Source records
----

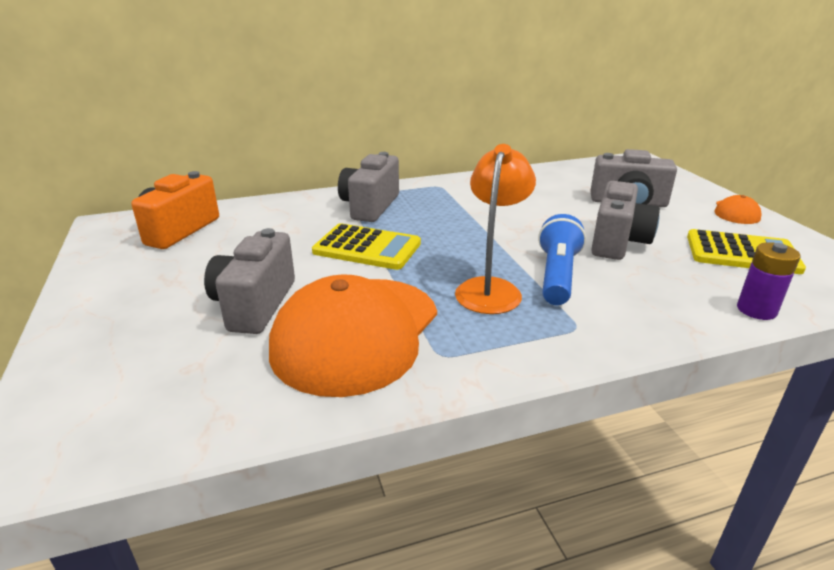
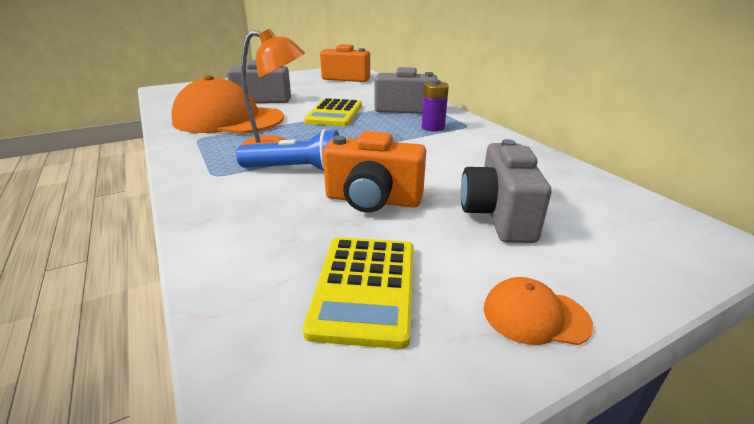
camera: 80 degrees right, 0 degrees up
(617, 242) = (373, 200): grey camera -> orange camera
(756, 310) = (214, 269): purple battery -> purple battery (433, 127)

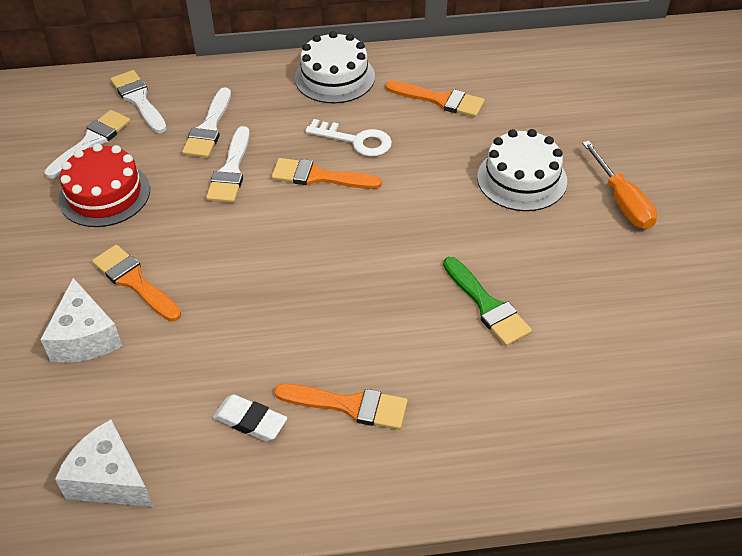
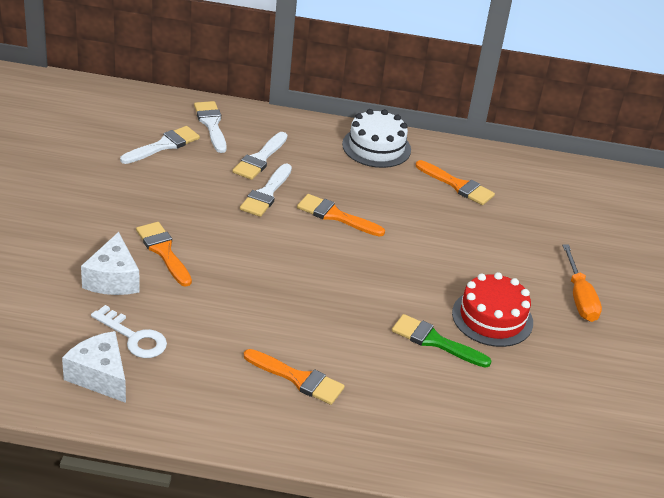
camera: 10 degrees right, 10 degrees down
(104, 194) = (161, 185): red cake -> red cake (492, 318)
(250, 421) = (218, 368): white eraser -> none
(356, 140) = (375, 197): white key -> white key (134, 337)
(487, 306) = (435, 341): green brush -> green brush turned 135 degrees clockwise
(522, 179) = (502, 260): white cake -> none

----

→ **About this task**
What is the number of lines in the records that include the word "none"? Answer with that number only.

→ **Task result**
2